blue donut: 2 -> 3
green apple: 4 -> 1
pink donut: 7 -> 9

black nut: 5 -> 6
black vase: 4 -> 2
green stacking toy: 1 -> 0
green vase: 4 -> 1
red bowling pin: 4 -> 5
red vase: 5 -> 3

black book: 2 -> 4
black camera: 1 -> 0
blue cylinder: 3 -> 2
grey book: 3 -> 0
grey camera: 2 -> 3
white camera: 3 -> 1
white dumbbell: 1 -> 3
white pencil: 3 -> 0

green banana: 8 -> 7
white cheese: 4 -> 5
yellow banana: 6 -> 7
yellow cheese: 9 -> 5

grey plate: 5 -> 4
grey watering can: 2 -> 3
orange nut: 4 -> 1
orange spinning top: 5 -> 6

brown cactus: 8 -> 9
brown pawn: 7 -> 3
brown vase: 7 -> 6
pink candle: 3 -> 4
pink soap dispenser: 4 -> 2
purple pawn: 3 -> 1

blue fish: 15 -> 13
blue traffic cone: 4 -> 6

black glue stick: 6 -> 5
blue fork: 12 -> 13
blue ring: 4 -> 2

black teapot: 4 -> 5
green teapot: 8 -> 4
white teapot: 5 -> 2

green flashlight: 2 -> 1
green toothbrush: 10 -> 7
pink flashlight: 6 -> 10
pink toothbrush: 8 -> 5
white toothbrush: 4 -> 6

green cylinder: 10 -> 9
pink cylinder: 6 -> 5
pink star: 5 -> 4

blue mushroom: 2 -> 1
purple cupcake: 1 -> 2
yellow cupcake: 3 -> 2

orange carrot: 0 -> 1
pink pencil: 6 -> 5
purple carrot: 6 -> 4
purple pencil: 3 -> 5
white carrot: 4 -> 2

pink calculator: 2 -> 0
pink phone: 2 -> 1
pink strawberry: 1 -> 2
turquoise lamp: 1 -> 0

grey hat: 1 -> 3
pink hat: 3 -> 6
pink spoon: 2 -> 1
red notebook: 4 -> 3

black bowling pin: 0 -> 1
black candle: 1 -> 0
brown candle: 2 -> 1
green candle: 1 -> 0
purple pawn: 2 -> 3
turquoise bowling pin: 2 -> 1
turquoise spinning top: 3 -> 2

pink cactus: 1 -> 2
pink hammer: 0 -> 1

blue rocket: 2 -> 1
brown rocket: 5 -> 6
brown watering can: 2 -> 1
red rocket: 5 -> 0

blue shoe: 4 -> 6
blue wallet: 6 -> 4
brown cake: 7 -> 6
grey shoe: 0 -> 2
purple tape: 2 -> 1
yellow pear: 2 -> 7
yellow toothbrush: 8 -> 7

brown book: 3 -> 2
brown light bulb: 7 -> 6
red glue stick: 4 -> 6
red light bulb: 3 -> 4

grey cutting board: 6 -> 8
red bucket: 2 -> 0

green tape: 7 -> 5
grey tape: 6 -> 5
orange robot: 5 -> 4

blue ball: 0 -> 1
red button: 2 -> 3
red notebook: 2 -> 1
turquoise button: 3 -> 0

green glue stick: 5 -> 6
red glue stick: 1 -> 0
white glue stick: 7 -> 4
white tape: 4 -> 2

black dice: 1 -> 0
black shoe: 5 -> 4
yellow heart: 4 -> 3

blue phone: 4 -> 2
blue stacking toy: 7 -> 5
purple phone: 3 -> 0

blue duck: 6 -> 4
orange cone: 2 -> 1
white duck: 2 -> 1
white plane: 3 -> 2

# EXERCISE
Find the lines above that contain the word "cupcake" and collect them.

# TASK RESULT
purple cupcake: 1 -> 2
yellow cupcake: 3 -> 2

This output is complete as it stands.